§ **Work item**: Please copy each line of the records below that holds the word "LEDK".

§ **Source information**:
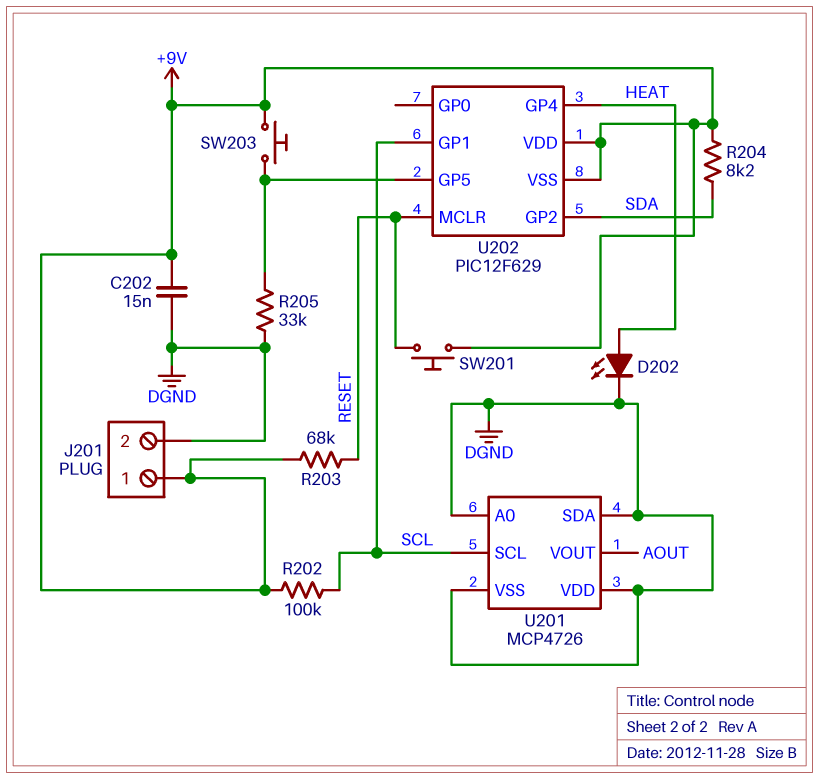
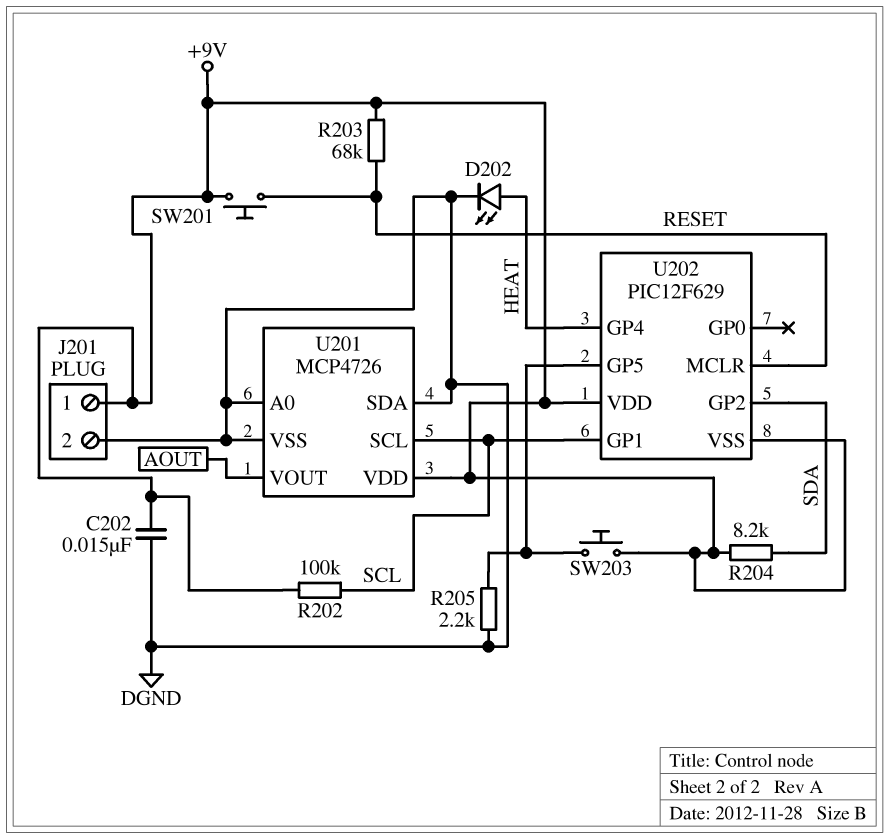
R205: 33k (DGND, U202/GP5) -> 2.2k (DGND, U202/GP5)
U201 pin VDD: DGND -> +9V

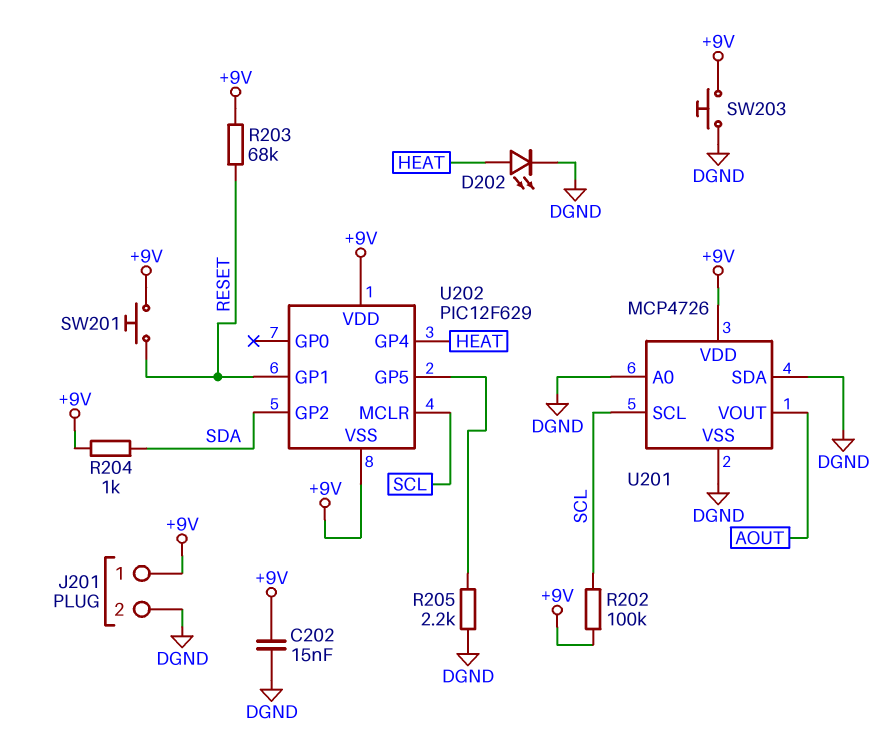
R204: 8.2k (+9V, SDA) -> 1k (+9V, SDA)
SW203: button (+9V, U202/GP5) -> button (+9V, DGND)
U202 pin GP1: SCL -> RESET
U202 pin MCLR: RESET -> SCL

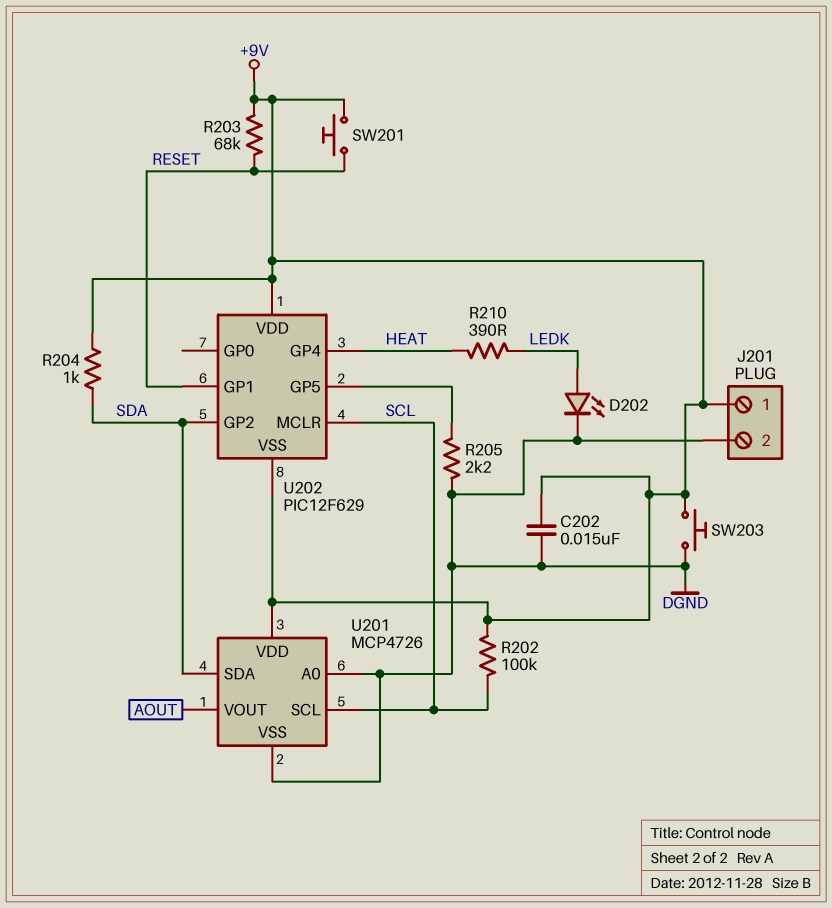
D202: LED (A HEAT, K DGND) -> LED (A LEDK, K DGND)
R210: none -> 390 (HEAT, LEDK)
U201 pin SDA: DGND -> SDA

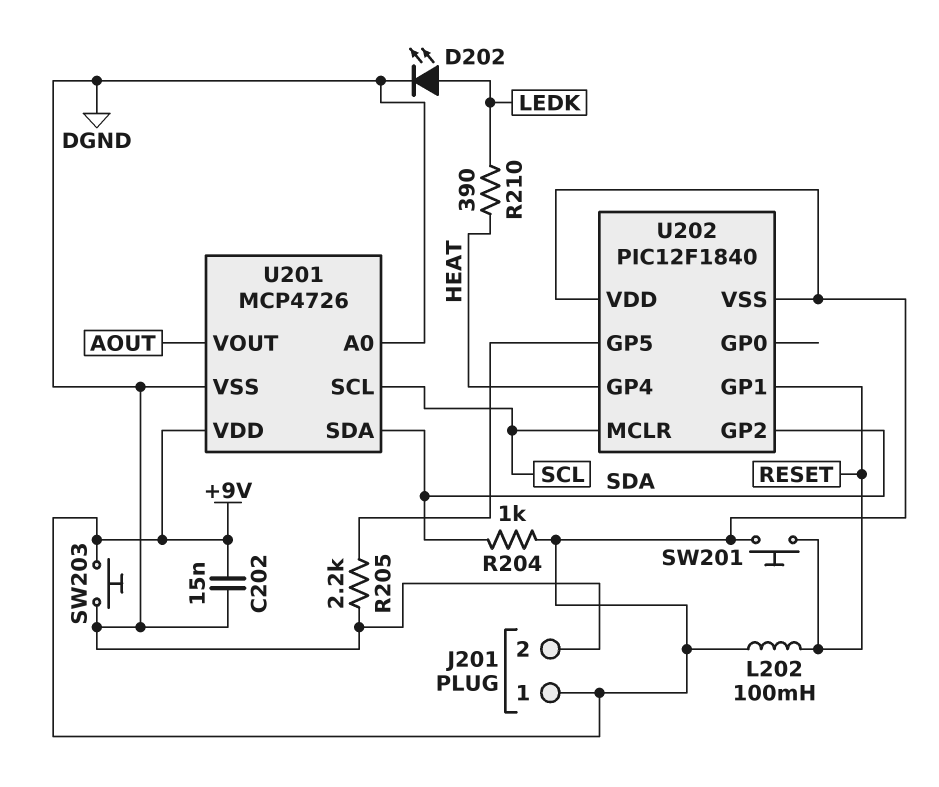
L202: none -> 100mH (+9V, RESET)
R202: 100k (+9V, SCL) -> none
R203: 68k (+9V, RESET) -> none
U202: PIC12F629 -> PIC12F1840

§ **Exercise response**:
D202: LED (A HEAT, K DGND) -> LED (A LEDK, K DGND)
R210: none -> 390 (HEAT, LEDK)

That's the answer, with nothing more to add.